> Work task
Pick every line out of the entries below that holds the string "tertiary", and report them.

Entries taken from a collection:
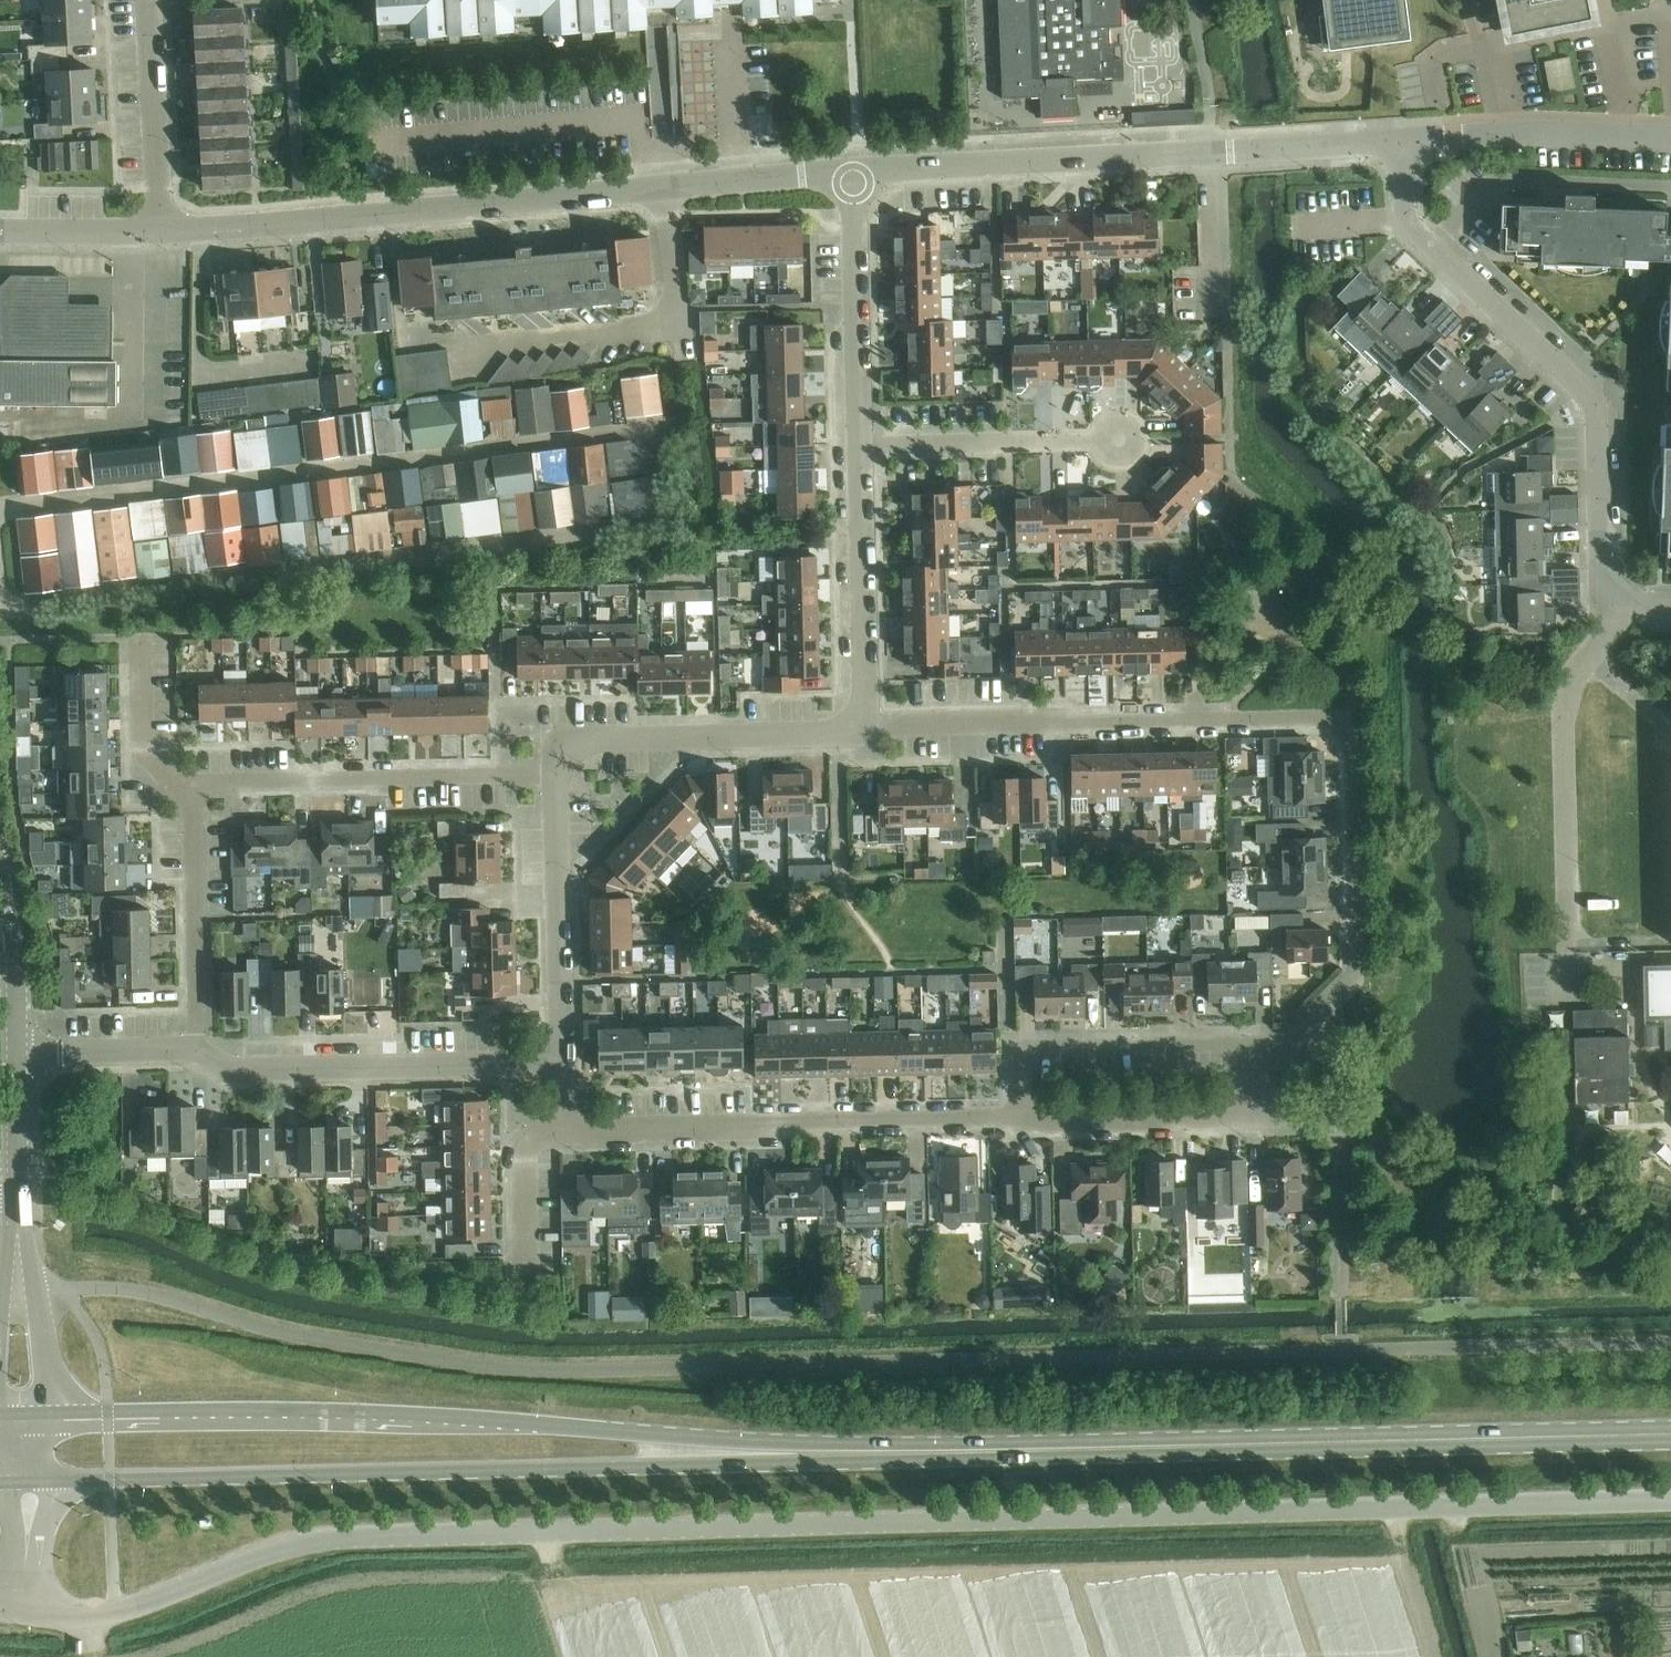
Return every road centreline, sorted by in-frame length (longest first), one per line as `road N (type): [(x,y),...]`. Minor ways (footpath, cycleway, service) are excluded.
road 1 (unclassified): [(25,1611),(114,1611),(331,1538),(1670,1500)]
road 2 (primary): [(825,1454),(1670,1432)]
road 3 (primary): [(825,1454),(494,1419),(46,1412)]
road 4 (primary): [(47,1482),(825,1454)]
road 5 (residential): [(853,172),(164,231)]
road 6 (residential): [(1402,141),(1410,218),(1594,401),(1601,588),(1640,601),(1670,600)]
road 7 (residential): [(1402,141),(853,172)]
road 8 (residential): [(866,724),(1349,720)]
road 9 (residential): [(564,1126),(1018,1120)]
road 10 (residential): [(197,1050),(231,1069),(562,1062)]
road 11 (residential): [(556,774),(195,785)]
road 12 (residential): [(1288,1042),(1353,977),(1349,720)]
road 13 (residential): [(556,774),(555,742),(839,732),(866,724)]
road 14 (residential): [(1018,1120),(1018,1050),(1288,1042)]
road 15 (residential): [(1018,1120),(1218,1114),(1288,1042)]
road 16 (residential): [(562,1062),(556,774)]
road 17 (residential): [(866,724),(860,446)]
road 18 (residential): [(860,446),(853,172)]
road 19 (residential): [(1670,139),(1563,133),(1402,141)]
road 20 (residential): [(197,1050),(195,785)]
road 21 (residential): [(860,446),(1117,441)]
road 22 (residential): [(164,231),(150,0)]
road 23 (residential): [(195,785),(177,785),(143,753),(139,636)]
road 24 (residential): [(17,1053),(197,1050)]
road 25 (tertiary): [(17,1053),(15,958),(0,876)]
road 26 (residential): [(527,1271),(523,1153),(564,1126)]
road 27 (residential): [(164,231),(0,230)]
road 28 (tertiary): [(19,1182),(17,1053)]
road 29 (tertiary): [(46,1412),(35,1327),(18,1296)]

> Answer section
road 25 (tertiary): [(17,1053),(15,958),(0,876)]
road 28 (tertiary): [(19,1182),(17,1053)]
road 29 (tertiary): [(46,1412),(35,1327),(18,1296)]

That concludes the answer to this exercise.